(YOUR INSTRUCTIONS):
Using the data below, count the lines where "green" appears, and answer with the number alone.
+ + + + +
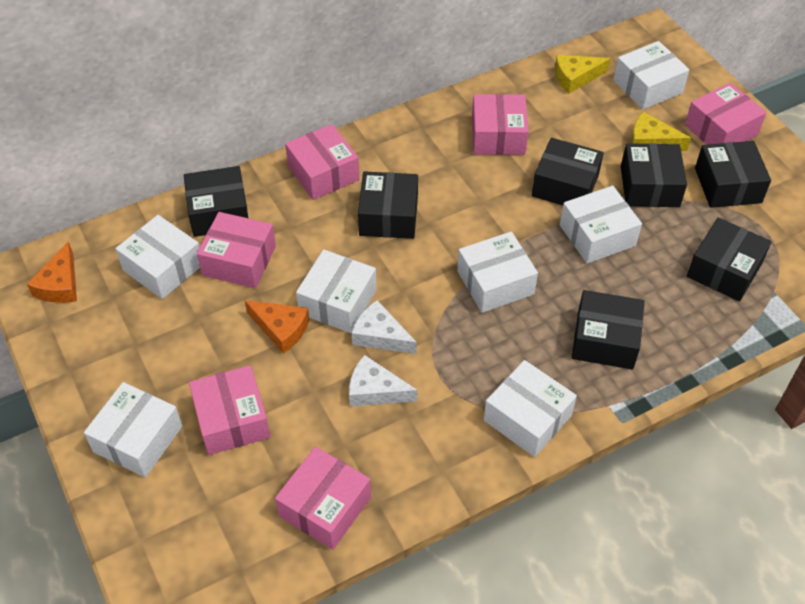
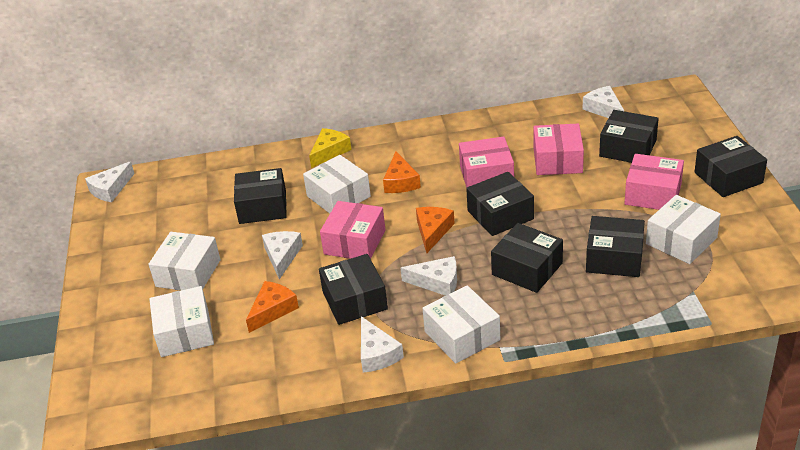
orange cheese: 2 -> 3
pink box: 6 -> 4
white box: 7 -> 5
white cheese: 2 -> 5
yellow cheese: 2 -> 1

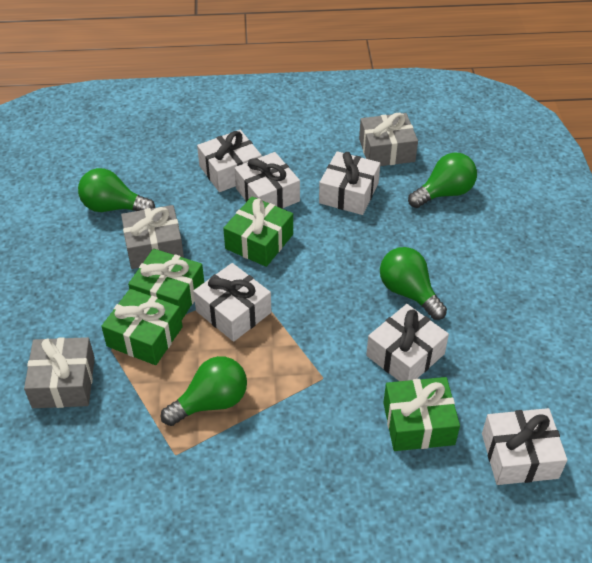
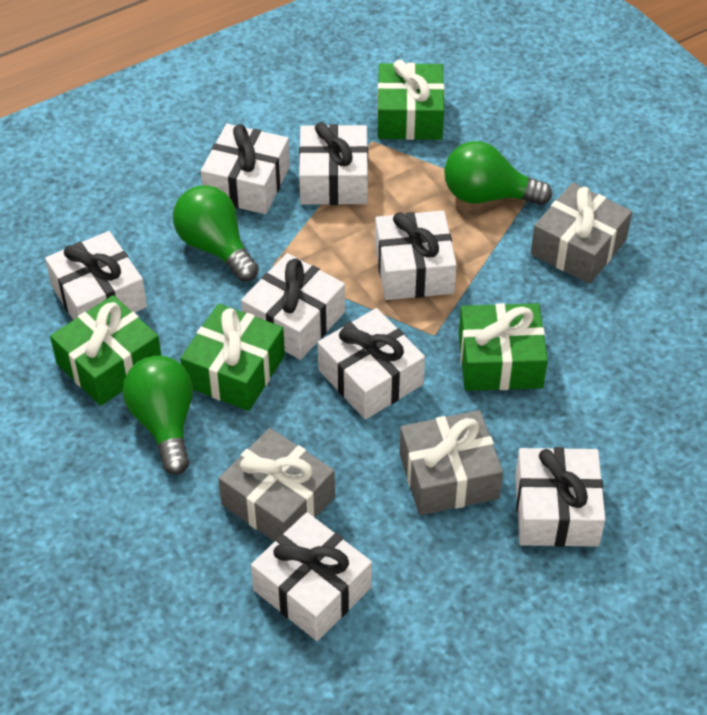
green light bulb: 4 -> 3
white gift: 6 -> 8

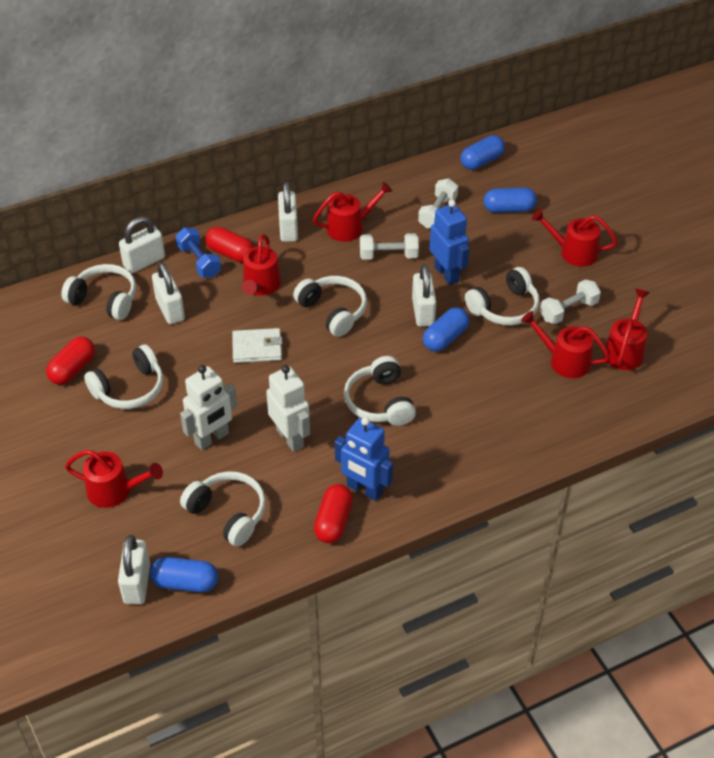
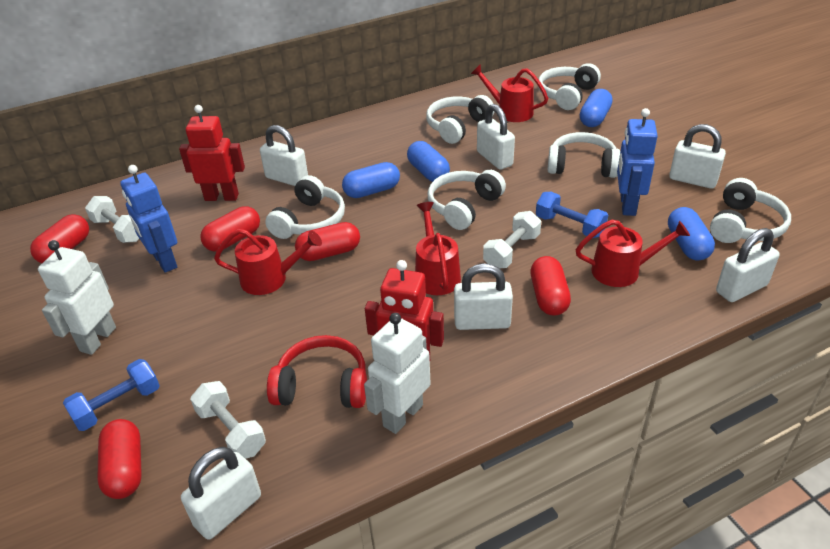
blue dumbbell: 1 -> 2
red capsule: 3 -> 5
red headphones: 0 -> 1
red robot: 0 -> 2
red watering can: 6 -> 4
white padlock: 5 -> 6
white wallet: 1 -> 0

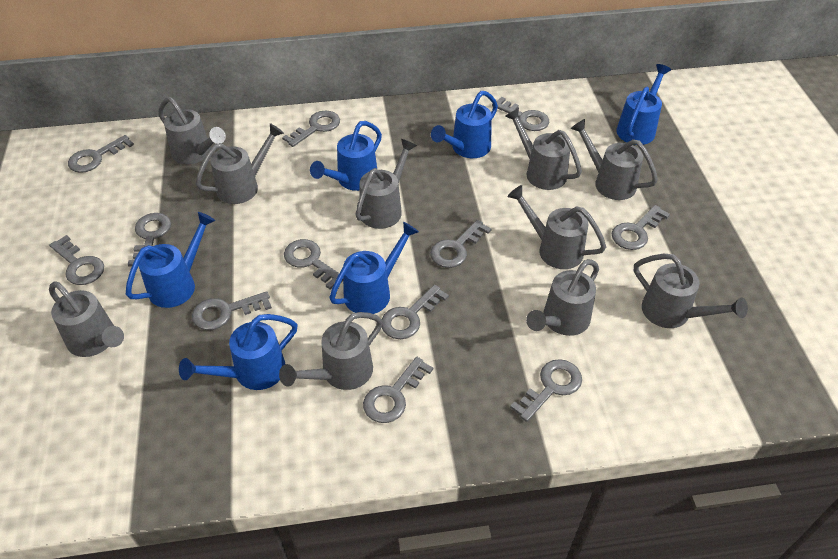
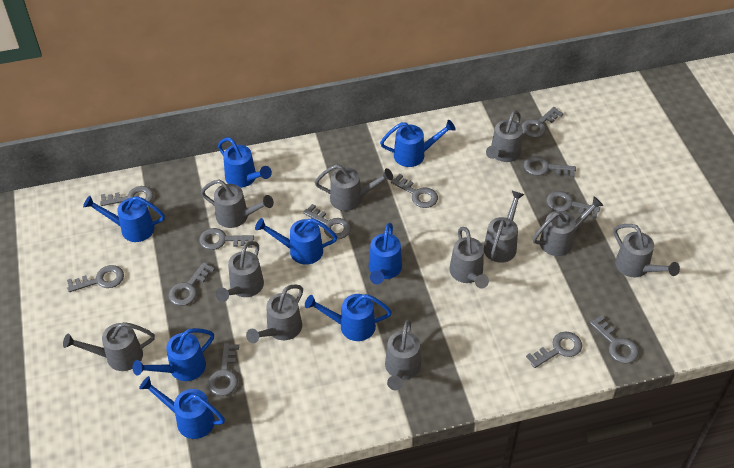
blue watering can: 6 -> 8
grey watering can: 10 -> 11

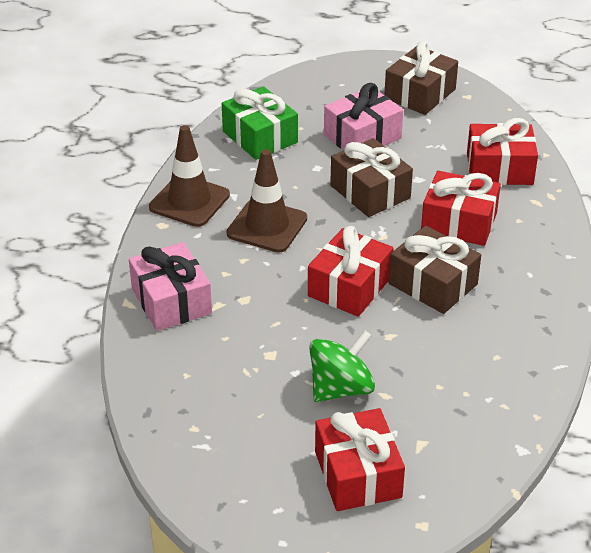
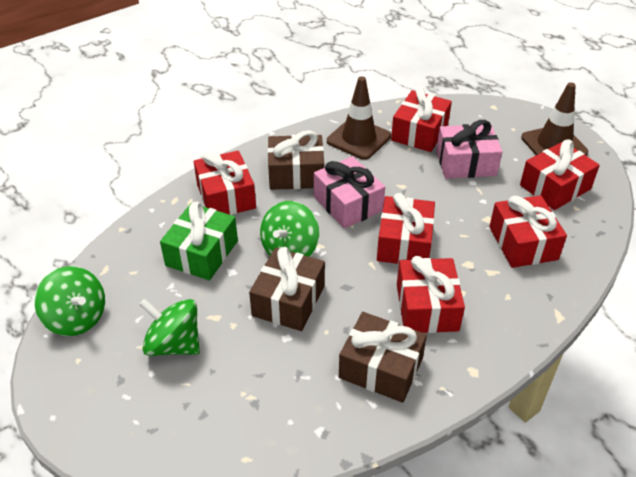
green spinning top: 1 -> 3
red gift: 4 -> 6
+ + + + +
(OUTPUT BELOW):
2